Before-and-after scene images
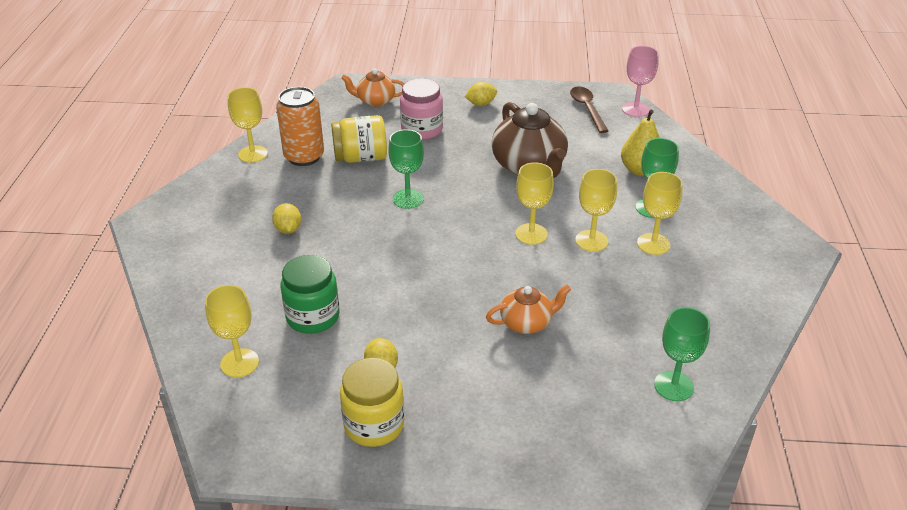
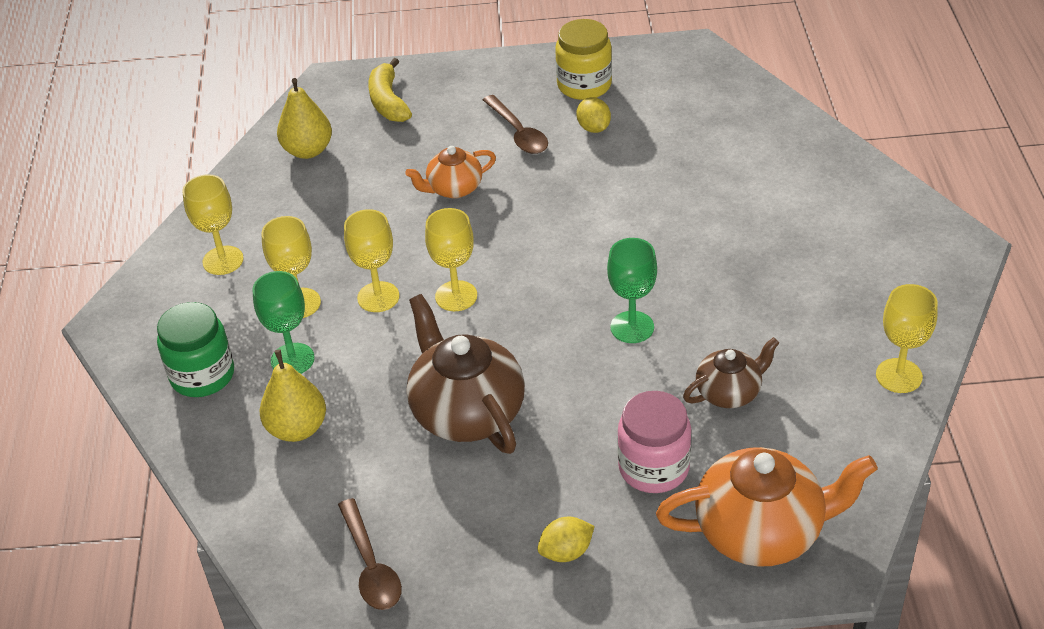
camera: 175 degrees right, 5 degrees up
(239, 363) = (734, 113): yellow goblet -> yellow goblet (223, 260)
(288, 229) = (770, 259): yellow lemon -> none
(304, 156) = (817, 382): orange can -> none
(313, 317) = (685, 163): green jar -> green jar (202, 375)
(361, 158) = (729, 392): yellow jar -> brown teapot
(375, 101) = (761, 531): orange teapot -> orange teapot, size x1.78
(457, 374) = (518, 133): none -> brown spoon
(593, 438) = (388, 102): none -> yellow banana
(635, 109) = (282, 577): pink goblet -> none
(673, 386) = (308, 150): green goblet -> yellow pear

▶ Problem requirements:
A single number is required: the count of lines in the data that contain the string "green".

▶ Finished exercise:
2